### The exercise:
How many of the lines below contain the string "element"? Reply with the number alone.

++++++++++++++++++++

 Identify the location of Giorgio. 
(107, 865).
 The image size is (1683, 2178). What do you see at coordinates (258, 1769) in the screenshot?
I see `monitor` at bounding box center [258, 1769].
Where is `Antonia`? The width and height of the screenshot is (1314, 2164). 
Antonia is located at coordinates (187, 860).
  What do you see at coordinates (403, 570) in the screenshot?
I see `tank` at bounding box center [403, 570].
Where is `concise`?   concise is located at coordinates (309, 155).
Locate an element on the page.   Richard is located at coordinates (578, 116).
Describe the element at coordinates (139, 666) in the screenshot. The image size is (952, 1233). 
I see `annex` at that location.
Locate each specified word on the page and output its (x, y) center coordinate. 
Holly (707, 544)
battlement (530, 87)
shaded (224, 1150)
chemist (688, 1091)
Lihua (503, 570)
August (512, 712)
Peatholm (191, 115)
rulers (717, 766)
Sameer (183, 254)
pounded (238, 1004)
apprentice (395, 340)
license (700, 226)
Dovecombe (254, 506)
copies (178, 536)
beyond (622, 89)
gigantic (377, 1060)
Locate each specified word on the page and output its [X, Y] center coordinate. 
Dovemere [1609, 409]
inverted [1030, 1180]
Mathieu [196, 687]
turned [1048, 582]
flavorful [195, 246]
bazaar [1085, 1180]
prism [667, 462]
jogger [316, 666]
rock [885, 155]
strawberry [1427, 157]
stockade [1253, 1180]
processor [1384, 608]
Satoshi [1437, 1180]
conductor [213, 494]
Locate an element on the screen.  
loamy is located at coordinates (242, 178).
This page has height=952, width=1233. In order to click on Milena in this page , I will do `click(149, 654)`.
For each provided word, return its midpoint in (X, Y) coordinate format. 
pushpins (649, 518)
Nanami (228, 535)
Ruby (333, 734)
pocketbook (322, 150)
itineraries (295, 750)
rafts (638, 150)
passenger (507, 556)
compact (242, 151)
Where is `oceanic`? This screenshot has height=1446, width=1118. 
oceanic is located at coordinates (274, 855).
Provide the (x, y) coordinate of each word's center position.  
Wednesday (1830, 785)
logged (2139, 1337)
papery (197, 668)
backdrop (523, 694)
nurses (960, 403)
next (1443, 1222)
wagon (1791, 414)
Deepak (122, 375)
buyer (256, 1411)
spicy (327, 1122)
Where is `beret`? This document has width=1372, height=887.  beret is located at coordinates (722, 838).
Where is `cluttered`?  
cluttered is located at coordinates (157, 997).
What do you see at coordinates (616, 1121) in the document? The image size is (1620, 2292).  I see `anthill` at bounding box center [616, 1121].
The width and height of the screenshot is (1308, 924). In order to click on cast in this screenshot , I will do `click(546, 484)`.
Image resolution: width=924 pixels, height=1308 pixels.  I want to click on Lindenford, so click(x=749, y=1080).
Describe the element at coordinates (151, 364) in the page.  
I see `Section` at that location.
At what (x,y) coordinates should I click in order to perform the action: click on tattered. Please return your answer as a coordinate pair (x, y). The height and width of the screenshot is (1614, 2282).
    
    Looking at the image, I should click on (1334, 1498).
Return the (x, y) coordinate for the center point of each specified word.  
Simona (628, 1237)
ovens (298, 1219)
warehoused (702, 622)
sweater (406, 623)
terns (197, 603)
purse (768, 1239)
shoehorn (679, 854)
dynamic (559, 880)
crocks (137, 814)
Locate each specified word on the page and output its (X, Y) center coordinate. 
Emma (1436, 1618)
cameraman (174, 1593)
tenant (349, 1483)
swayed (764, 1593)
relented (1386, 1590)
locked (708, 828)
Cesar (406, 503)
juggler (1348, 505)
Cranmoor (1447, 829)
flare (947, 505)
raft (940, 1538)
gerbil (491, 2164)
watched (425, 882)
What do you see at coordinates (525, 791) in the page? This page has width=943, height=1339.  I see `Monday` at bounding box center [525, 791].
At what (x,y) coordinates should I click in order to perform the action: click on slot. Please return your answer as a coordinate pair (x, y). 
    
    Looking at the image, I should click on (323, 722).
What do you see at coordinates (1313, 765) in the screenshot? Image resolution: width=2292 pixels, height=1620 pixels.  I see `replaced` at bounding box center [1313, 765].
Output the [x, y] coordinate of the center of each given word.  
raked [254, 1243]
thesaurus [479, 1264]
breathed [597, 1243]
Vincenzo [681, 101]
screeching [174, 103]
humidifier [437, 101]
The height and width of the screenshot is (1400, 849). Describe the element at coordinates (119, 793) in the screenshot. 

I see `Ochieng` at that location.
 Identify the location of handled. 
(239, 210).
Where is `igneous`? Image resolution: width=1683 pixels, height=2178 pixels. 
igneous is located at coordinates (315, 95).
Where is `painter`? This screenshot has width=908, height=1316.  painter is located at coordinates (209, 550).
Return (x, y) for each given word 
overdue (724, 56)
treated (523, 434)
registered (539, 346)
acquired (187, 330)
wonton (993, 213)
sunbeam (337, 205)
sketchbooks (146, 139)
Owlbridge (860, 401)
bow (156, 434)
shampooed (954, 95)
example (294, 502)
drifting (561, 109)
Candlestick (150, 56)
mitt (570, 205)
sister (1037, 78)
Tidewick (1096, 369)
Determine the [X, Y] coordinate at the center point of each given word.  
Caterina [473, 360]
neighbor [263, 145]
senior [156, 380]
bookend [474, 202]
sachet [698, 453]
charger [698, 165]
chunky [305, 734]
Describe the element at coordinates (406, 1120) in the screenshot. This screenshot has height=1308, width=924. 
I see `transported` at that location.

++++++++++++++++++++

### Task result:
6